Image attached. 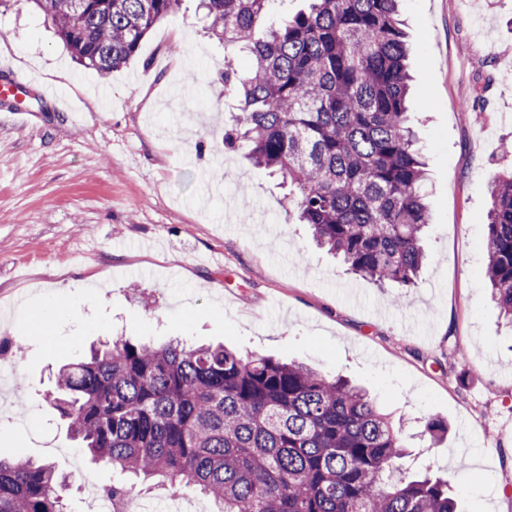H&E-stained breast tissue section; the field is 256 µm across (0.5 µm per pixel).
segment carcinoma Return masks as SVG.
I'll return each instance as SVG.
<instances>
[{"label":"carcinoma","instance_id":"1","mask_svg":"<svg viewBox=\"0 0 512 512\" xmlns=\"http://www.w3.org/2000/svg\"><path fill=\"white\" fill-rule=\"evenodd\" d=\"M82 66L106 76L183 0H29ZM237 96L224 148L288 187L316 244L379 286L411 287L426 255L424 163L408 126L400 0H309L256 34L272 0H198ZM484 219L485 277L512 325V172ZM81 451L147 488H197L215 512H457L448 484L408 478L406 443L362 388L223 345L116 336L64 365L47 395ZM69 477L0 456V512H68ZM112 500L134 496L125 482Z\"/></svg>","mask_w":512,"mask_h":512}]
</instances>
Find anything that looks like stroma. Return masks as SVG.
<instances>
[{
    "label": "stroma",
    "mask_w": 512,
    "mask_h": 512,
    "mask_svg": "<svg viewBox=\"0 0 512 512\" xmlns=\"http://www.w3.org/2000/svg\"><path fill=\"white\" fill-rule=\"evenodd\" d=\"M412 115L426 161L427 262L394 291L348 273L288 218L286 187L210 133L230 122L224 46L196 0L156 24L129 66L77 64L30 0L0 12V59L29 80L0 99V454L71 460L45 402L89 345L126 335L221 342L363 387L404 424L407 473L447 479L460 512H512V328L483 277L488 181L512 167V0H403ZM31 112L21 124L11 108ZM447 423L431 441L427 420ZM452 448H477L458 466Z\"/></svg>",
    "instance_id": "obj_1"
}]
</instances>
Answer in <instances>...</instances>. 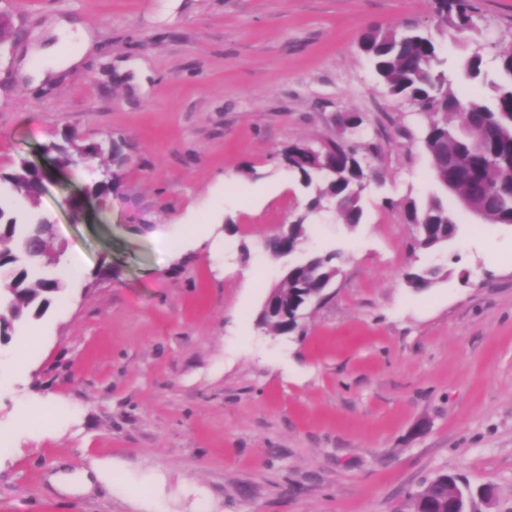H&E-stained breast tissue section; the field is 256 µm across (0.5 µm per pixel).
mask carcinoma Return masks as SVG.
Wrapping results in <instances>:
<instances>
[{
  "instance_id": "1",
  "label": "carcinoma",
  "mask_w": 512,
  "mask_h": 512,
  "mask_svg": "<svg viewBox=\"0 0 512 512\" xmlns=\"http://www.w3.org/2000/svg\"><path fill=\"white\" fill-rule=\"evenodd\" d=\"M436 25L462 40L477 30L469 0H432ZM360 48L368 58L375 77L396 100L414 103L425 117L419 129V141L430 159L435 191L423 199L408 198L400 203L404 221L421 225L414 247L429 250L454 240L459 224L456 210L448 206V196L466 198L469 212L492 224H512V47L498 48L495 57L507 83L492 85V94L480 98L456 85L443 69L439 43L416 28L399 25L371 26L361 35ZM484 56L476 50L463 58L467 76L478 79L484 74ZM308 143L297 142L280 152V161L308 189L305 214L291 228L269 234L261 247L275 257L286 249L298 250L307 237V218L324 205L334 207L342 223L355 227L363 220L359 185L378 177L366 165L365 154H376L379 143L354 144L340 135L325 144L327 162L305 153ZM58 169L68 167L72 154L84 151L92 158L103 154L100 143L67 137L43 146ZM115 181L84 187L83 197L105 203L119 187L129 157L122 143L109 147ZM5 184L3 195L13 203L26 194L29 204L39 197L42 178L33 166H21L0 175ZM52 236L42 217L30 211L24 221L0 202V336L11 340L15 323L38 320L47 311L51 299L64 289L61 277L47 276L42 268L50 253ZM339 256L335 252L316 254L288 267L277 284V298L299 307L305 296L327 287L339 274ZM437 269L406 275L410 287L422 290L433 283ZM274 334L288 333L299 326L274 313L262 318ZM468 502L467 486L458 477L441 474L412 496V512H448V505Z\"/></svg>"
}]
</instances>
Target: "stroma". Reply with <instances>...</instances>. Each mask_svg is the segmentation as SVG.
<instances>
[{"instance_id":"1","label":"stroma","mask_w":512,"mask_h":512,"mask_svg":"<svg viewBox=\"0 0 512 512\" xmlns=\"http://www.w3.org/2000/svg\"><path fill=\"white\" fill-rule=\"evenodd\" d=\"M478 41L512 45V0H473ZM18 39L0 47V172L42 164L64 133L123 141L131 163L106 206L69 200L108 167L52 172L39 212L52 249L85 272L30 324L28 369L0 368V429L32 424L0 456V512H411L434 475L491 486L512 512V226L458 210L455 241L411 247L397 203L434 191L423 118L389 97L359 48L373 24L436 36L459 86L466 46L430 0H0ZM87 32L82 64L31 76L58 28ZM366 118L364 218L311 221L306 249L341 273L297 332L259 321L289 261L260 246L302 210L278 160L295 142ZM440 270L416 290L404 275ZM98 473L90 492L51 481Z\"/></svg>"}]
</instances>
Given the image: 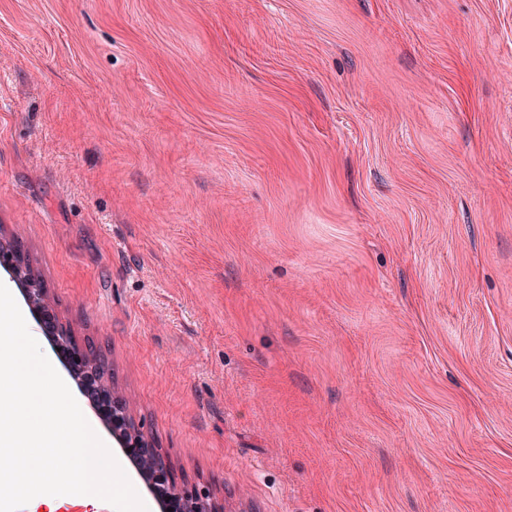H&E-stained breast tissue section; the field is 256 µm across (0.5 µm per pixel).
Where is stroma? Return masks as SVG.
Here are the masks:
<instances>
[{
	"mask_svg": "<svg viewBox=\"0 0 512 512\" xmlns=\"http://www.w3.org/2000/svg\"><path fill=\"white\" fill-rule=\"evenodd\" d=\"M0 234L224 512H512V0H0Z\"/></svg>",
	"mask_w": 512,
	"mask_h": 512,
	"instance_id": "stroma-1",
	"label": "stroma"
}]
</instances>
● ● ● ●
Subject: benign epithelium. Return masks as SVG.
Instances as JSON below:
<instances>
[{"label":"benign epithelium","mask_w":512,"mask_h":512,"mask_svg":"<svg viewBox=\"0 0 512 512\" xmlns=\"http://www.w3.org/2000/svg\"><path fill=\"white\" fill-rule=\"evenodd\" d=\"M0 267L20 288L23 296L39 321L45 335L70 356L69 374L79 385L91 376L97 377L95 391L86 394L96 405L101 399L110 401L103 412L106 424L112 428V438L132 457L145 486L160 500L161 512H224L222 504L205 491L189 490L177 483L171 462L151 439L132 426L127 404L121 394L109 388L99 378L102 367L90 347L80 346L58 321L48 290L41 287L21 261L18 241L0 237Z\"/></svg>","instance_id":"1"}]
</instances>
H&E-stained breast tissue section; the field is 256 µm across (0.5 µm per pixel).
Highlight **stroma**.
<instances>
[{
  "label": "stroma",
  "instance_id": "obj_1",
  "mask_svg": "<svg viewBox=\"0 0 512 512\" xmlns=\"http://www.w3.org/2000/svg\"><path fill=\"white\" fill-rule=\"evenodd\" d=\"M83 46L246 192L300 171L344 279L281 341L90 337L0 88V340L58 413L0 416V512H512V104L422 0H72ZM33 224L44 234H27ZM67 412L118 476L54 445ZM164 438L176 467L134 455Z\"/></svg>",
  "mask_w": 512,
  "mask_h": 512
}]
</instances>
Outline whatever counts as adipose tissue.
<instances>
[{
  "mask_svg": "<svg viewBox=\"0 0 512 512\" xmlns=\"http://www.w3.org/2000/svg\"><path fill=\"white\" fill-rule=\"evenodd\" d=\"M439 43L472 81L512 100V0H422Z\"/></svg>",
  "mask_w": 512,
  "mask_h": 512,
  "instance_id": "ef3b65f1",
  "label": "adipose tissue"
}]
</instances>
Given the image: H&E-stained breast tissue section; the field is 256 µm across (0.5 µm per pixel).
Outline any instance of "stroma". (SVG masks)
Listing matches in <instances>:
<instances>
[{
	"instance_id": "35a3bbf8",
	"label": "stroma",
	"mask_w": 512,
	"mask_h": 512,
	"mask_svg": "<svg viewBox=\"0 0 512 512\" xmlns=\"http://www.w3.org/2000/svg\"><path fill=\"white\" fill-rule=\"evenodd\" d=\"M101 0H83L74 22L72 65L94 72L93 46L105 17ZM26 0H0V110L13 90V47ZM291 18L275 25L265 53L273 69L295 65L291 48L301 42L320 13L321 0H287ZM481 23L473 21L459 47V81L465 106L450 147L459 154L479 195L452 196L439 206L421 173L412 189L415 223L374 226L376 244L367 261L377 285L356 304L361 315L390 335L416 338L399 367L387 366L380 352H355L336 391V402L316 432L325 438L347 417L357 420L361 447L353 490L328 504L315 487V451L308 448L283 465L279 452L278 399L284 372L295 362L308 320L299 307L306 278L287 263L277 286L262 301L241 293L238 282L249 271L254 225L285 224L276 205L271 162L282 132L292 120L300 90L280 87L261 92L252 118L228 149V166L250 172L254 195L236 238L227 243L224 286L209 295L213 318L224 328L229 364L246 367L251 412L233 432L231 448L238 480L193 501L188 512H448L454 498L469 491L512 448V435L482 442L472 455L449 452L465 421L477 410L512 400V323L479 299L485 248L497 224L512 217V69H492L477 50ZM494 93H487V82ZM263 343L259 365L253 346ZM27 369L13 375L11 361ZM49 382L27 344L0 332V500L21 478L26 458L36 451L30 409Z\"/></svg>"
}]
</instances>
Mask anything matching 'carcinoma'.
● ● ● ●
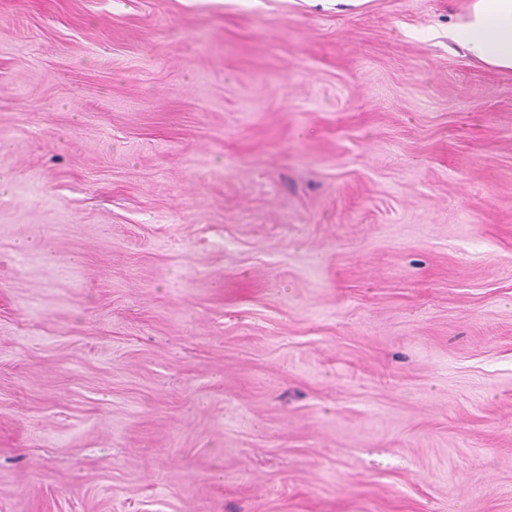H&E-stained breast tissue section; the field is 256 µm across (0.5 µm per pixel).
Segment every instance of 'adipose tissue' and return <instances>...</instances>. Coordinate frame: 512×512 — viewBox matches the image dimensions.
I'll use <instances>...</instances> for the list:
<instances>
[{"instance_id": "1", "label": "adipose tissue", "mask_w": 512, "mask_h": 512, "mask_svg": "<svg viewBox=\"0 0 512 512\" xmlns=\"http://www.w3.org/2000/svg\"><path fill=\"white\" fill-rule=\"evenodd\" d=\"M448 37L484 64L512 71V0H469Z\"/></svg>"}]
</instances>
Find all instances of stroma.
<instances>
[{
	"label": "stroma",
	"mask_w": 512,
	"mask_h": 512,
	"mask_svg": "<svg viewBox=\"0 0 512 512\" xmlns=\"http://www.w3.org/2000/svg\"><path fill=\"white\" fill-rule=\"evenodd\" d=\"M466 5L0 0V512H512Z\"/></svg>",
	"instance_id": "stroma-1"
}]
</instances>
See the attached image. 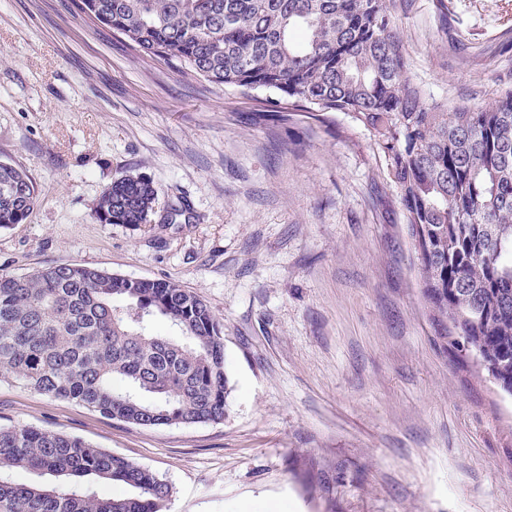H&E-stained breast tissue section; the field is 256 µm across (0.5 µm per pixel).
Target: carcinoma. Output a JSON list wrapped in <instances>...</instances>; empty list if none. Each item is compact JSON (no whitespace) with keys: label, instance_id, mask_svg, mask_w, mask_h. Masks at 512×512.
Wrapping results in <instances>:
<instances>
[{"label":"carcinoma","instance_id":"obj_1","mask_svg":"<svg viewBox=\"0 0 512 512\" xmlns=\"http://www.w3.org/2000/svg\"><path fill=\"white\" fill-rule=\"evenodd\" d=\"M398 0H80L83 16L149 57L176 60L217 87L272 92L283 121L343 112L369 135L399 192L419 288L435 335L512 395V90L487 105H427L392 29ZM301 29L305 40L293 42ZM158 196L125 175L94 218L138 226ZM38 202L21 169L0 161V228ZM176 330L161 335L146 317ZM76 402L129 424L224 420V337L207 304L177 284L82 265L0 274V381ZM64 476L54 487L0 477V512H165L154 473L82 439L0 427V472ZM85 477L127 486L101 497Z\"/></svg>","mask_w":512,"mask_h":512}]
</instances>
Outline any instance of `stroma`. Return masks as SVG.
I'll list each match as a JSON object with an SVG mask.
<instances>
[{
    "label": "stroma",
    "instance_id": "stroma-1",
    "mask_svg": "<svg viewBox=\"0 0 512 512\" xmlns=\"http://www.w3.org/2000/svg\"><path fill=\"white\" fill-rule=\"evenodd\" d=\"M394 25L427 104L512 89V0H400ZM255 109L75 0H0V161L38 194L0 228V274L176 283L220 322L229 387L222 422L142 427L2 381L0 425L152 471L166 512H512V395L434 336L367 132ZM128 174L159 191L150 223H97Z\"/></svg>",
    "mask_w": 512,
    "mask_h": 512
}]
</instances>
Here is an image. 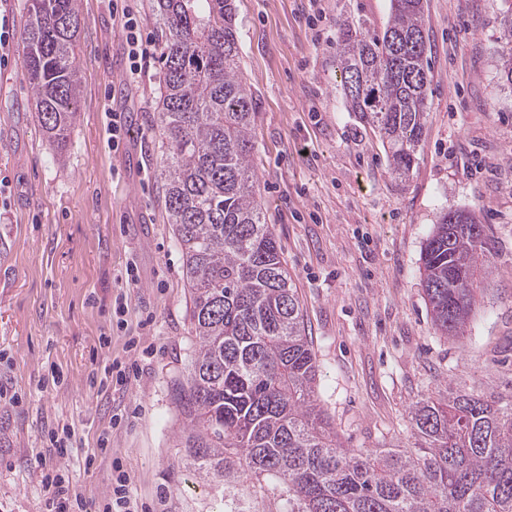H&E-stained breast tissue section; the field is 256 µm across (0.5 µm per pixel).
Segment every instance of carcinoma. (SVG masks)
● ● ● ●
- Task directions: Take exactly the lines from the one containing "Outline whatever counts as adipose tissue." through the one containing "Mask anything matching 'carcinoma'." in the data above, and output them with nothing added.

- Result of the exercise:
Outline whatever counts as adipose tissue.
<instances>
[{
  "mask_svg": "<svg viewBox=\"0 0 512 512\" xmlns=\"http://www.w3.org/2000/svg\"><path fill=\"white\" fill-rule=\"evenodd\" d=\"M439 43L472 81L512 100V0H422Z\"/></svg>",
  "mask_w": 512,
  "mask_h": 512,
  "instance_id": "ef3b65f1",
  "label": "adipose tissue"
}]
</instances>
Given the image: H&E-stained breast tissue section; the field is 256 µm across (0.5 µm per pixel).
Outline any instance of "stroma". (SVG masks)
Listing matches in <instances>:
<instances>
[{
	"instance_id": "35a3bbf8",
	"label": "stroma",
	"mask_w": 512,
	"mask_h": 512,
	"mask_svg": "<svg viewBox=\"0 0 512 512\" xmlns=\"http://www.w3.org/2000/svg\"><path fill=\"white\" fill-rule=\"evenodd\" d=\"M101 0H83L74 22L72 65L94 72L93 46L105 17ZM26 0H0V110L13 90V47ZM291 18L275 25L265 53L273 69L295 65L291 48L301 42L320 13L321 0H287ZM481 23L473 21L459 47V81L465 106L450 147L459 154L479 195L452 196L439 206L421 173L412 189L415 223L374 226L376 244L367 261L377 285L356 304L361 315L390 335L416 338L399 367L387 366L380 352H355L336 391V402L316 432L325 438L347 417L357 420L361 447L353 490L328 504L315 487V451L308 448L283 465L279 452L278 399L284 372L295 362L308 320L299 307L306 278L287 263L277 286L262 301L241 293L238 282L249 271L254 225L285 224L276 205L271 162L282 132L292 120L300 90L280 87L261 92L252 118L228 149V166L250 172L254 195L236 238L227 243L224 286L209 295L213 318L224 328L229 364L246 367L251 412L233 432L231 448L238 480L193 501L188 512H448L454 498L469 491L512 448V435L482 442L472 455L449 452L465 421L477 410L512 400V323L479 299L485 248L497 224L512 217V69H492L477 50ZM494 93H487V82ZM263 343L259 365L253 346ZM27 369L13 375L11 361ZM49 382L27 344L0 332V500L21 478L26 458L36 451L30 409Z\"/></svg>"
}]
</instances>
Mask anything matching 'carcinoma'.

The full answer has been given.